** Work to complete **
Find the line with "- moved: aqua eraser 741,226 to 551,306" and the line with "- added: aqua donut 416,279" in the entries below; output exactly those two lines, every line between them, and no others.

** Dataset records **
BEGIN

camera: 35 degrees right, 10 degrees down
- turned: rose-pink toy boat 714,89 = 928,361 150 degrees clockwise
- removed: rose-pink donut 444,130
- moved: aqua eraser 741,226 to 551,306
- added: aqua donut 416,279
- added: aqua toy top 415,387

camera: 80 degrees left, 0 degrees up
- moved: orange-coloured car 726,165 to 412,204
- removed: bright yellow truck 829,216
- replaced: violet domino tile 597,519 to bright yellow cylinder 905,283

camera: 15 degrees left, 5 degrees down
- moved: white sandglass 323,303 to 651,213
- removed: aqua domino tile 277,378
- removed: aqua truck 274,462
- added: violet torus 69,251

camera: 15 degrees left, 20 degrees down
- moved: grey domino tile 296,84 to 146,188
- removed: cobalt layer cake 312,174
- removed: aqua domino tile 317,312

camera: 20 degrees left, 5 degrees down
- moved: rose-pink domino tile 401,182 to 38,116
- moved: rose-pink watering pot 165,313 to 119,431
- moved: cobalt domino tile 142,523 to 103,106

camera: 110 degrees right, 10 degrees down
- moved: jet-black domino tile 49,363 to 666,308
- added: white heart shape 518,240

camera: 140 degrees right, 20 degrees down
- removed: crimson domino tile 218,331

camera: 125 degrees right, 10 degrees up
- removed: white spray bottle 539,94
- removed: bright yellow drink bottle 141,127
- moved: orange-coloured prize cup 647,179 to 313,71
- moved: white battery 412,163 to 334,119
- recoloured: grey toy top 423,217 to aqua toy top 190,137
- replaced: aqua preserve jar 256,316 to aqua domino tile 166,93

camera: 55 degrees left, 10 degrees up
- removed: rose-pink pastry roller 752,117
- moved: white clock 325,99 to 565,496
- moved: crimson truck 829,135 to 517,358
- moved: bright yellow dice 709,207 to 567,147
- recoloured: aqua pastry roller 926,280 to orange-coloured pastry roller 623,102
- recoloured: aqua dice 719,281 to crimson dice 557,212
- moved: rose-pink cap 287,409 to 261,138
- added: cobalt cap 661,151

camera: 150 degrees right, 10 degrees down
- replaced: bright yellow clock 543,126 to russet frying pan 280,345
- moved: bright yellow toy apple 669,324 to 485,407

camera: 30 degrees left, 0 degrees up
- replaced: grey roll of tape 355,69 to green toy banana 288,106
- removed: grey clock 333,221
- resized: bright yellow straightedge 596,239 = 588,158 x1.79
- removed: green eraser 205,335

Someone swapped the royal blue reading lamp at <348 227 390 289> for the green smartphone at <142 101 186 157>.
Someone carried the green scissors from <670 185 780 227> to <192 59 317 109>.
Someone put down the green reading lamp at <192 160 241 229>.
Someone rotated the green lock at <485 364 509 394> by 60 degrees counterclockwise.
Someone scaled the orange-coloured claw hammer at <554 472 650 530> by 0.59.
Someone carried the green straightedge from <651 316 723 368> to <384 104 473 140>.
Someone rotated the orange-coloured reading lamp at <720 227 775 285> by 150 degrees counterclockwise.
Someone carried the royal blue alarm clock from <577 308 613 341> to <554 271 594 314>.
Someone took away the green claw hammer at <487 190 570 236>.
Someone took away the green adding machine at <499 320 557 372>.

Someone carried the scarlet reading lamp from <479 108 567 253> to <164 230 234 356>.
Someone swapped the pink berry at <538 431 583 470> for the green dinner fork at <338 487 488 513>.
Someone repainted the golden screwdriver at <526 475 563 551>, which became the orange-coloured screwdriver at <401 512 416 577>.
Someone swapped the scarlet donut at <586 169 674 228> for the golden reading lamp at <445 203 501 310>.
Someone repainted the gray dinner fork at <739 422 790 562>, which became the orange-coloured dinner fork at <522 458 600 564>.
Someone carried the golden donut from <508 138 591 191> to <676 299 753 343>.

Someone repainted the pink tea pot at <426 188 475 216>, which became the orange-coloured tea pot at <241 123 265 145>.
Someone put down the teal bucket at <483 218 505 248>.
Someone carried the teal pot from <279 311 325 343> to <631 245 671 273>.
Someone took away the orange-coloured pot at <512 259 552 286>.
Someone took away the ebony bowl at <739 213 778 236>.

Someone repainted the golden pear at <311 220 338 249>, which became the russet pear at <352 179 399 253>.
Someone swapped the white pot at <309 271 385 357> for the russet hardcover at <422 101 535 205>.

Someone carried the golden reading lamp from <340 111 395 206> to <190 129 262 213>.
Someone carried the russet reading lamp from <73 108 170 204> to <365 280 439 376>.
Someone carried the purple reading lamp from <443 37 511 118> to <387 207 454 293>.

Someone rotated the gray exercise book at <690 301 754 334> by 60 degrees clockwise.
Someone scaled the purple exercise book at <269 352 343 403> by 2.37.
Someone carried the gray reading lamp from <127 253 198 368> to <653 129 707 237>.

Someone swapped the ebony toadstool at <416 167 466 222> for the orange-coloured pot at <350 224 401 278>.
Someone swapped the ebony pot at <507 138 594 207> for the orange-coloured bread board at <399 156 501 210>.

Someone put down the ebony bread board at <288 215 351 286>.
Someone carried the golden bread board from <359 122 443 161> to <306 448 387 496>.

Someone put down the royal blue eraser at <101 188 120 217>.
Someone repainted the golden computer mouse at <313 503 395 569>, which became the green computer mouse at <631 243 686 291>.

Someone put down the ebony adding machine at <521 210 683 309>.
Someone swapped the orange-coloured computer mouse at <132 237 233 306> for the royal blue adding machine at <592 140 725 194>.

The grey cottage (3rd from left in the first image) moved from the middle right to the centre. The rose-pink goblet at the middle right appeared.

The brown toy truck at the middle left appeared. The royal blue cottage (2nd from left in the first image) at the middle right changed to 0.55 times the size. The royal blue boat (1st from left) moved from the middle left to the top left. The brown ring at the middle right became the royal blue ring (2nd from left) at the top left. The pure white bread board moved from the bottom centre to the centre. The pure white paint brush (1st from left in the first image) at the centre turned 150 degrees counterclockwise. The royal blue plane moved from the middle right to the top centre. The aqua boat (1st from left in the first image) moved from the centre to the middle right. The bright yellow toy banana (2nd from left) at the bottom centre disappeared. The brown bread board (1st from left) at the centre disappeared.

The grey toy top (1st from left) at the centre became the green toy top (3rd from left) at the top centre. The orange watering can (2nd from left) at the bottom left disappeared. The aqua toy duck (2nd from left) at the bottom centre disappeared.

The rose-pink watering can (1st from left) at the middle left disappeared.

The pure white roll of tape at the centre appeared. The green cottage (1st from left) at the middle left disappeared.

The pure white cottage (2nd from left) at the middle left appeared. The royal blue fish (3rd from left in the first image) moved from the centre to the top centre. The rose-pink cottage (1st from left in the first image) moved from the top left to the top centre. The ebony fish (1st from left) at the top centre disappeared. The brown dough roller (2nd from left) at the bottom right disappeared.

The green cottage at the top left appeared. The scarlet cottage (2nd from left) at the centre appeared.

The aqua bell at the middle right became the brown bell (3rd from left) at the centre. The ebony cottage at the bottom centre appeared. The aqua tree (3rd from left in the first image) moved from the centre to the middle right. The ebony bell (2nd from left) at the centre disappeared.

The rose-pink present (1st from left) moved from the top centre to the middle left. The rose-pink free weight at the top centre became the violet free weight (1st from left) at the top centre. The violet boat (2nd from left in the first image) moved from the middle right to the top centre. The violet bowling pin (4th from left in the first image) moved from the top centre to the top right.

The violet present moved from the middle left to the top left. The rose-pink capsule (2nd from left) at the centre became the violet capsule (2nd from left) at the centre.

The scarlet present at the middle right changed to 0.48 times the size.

END

** Task result **
- moved: aqua eraser 741,226 to 551,306
- added: aqua donut 416,279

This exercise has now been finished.